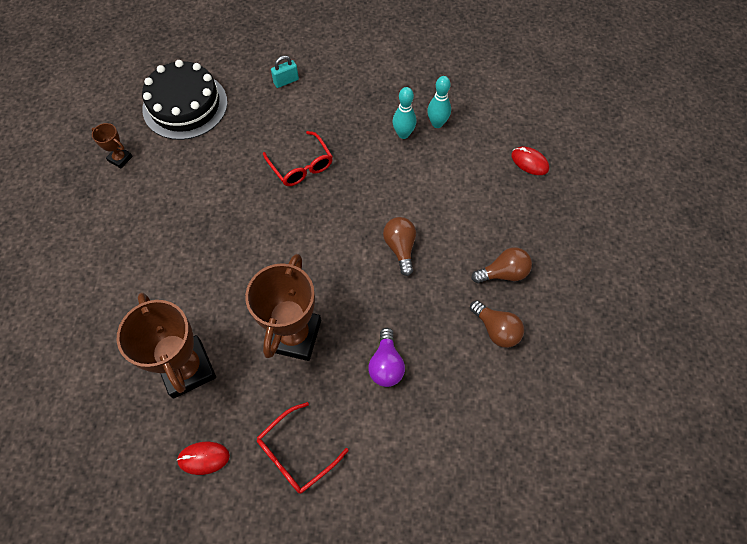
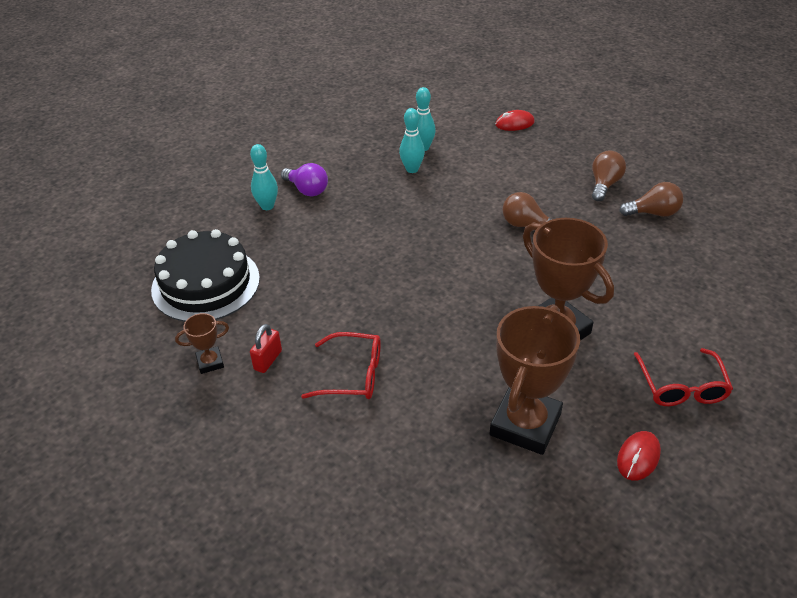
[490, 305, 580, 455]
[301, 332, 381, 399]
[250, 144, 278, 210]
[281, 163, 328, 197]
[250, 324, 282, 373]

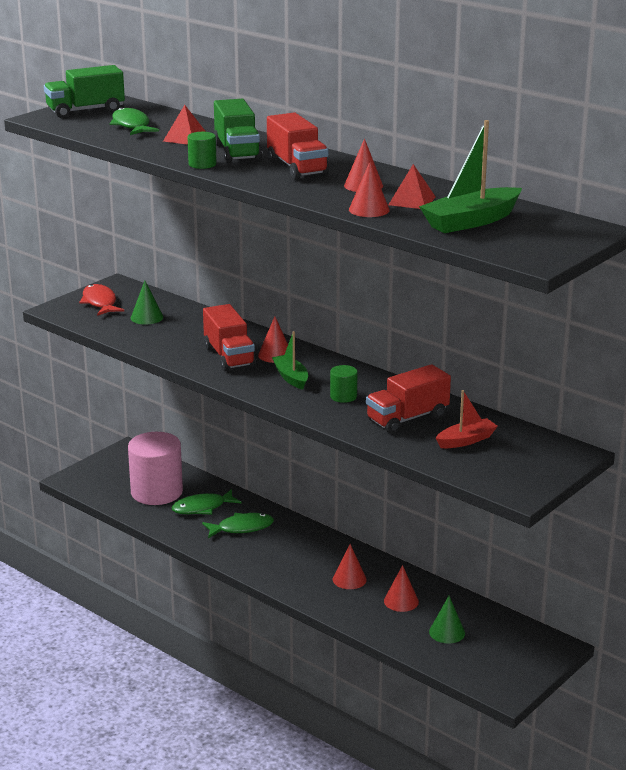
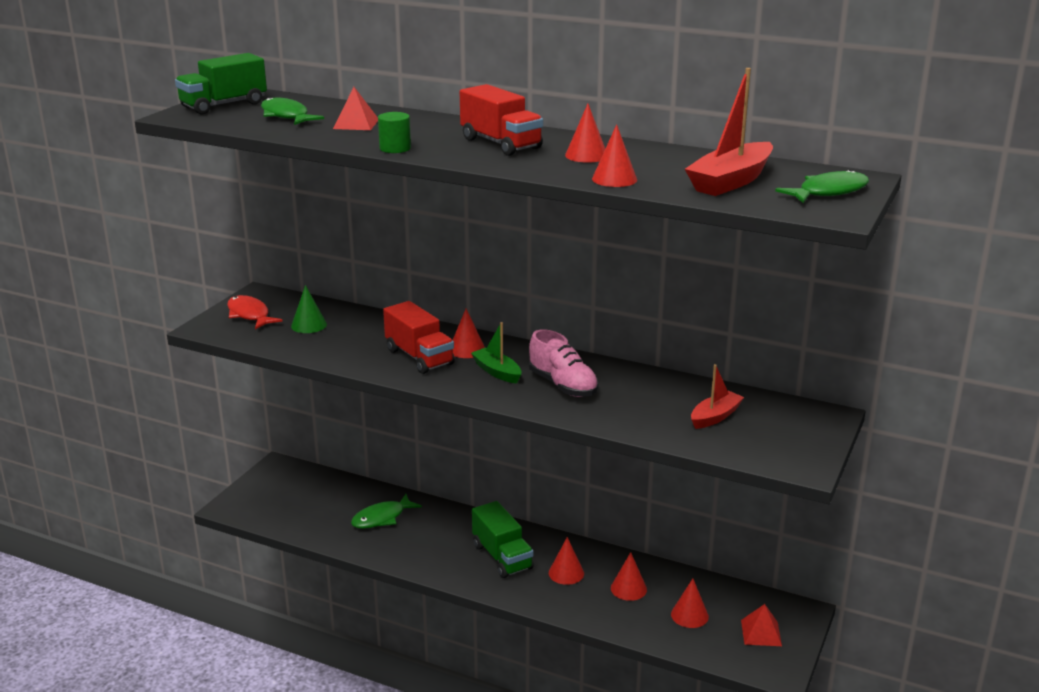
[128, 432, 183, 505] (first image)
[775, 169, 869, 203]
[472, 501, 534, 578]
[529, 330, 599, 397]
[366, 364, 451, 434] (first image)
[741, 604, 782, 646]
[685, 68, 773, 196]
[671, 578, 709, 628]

************

**YOUR TASK:** Please restate the entries word for word, with all pictures left out.

**OUTPUT:**
[490, 305, 580, 455]
[301, 332, 381, 399]
[250, 144, 278, 210]
[281, 163, 328, 197]
[250, 324, 282, 373]

[128, 432, 183, 505] (first image)
[775, 169, 869, 203]
[472, 501, 534, 578]
[529, 330, 599, 397]
[366, 364, 451, 434] (first image)
[741, 604, 782, 646]
[685, 68, 773, 196]
[671, 578, 709, 628]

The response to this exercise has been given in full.